**How to complete this task:** The response must be a precise copy of the records that follow.

Segment Start: Exercise data

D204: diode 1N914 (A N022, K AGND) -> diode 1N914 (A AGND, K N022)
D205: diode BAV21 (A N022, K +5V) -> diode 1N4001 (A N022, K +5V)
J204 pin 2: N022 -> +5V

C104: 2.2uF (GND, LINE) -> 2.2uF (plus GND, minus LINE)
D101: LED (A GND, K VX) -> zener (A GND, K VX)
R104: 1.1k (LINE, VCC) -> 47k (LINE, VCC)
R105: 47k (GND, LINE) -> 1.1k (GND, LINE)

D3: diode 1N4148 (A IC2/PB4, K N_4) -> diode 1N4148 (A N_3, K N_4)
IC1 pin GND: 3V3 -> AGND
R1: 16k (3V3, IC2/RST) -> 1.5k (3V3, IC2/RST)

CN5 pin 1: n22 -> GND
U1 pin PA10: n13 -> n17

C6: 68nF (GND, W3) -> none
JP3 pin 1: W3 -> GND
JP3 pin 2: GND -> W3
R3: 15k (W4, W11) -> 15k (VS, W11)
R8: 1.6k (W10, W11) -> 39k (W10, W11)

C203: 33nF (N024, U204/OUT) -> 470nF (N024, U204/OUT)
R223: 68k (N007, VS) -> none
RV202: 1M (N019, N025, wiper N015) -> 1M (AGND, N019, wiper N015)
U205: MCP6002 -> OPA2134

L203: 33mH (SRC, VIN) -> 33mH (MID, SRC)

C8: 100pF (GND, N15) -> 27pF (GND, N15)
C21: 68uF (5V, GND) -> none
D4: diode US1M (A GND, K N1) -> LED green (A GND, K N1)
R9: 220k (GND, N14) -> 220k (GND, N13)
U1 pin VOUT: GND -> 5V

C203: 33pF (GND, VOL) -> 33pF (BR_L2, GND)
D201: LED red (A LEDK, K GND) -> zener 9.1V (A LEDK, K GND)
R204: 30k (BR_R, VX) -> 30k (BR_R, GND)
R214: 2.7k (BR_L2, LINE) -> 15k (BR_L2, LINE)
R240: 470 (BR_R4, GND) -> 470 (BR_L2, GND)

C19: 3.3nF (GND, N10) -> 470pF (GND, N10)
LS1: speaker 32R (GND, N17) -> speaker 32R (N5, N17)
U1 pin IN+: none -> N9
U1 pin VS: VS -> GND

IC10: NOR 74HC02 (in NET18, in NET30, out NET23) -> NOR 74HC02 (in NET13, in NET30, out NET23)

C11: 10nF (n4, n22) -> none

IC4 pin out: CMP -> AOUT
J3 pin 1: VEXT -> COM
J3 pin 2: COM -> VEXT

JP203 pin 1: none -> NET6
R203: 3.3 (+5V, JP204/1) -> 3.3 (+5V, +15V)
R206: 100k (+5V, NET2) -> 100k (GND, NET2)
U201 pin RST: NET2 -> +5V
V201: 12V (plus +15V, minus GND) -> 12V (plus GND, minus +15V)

Segment End: Exercise data

**Task response:**
D204: diode 1N914 (A N022, K AGND) -> diode 1N914 (A AGND, K N022)
D205: diode BAV21 (A N022, K +5V) -> diode 1N4001 (A N022, K +5V)
J204 pin 2: N022 -> +5V

C104: 2.2uF (GND, LINE) -> 2.2uF (plus GND, minus LINE)
D101: LED (A GND, K VX) -> zener (A GND, K VX)
R104: 1.1k (LINE, VCC) -> 47k (LINE, VCC)
R105: 47k (GND, LINE) -> 1.1k (GND, LINE)

D3: diode 1N4148 (A IC2/PB4, K N_4) -> diode 1N4148 (A N_3, K N_4)
IC1 pin GND: 3V3 -> AGND
R1: 16k (3V3, IC2/RST) -> 1.5k (3V3, IC2/RST)

CN5 pin 1: n22 -> GND
U1 pin PA10: n13 -> n17

C6: 68nF (GND, W3) -> none
JP3 pin 1: W3 -> GND
JP3 pin 2: GND -> W3
R3: 15k (W4, W11) -> 15k (VS, W11)
R8: 1.6k (W10, W11) -> 39k (W10, W11)

C203: 33nF (N024, U204/OUT) -> 470nF (N024, U204/OUT)
R223: 68k (N007, VS) -> none
RV202: 1M (N019, N025, wiper N015) -> 1M (AGND, N019, wiper N015)
U205: MCP6002 -> OPA2134

L203: 33mH (SRC, VIN) -> 33mH (MID, SRC)

C8: 100pF (GND, N15) -> 27pF (GND, N15)
C21: 68uF (5V, GND) -> none
D4: diode US1M (A GND, K N1) -> LED green (A GND, K N1)
R9: 220k (GND, N14) -> 220k (GND, N13)
U1 pin VOUT: GND -> 5V

C203: 33pF (GND, VOL) -> 33pF (BR_L2, GND)
D201: LED red (A LEDK, K GND) -> zener 9.1V (A LEDK, K GND)
R204: 30k (BR_R, VX) -> 30k (BR_R, GND)
R214: 2.7k (BR_L2, LINE) -> 15k (BR_L2, LINE)
R240: 470 (BR_R4, GND) -> 470 (BR_L2, GND)

C19: 3.3nF (GND, N10) -> 470pF (GND, N10)
LS1: speaker 32R (GND, N17) -> speaker 32R (N5, N17)
U1 pin IN+: none -> N9
U1 pin VS: VS -> GND

IC10: NOR 74HC02 (in NET18, in NET30, out NET23) -> NOR 74HC02 (in NET13, in NET30, out NET23)

C11: 10nF (n4, n22) -> none

IC4 pin out: CMP -> AOUT
J3 pin 1: VEXT -> COM
J3 pin 2: COM -> VEXT

JP203 pin 1: none -> NET6
R203: 3.3 (+5V, JP204/1) -> 3.3 (+5V, +15V)
R206: 100k (+5V, NET2) -> 100k (GND, NET2)
U201 pin RST: NET2 -> +5V
V201: 12V (plus +15V, minus GND) -> 12V (plus GND, minus +15V)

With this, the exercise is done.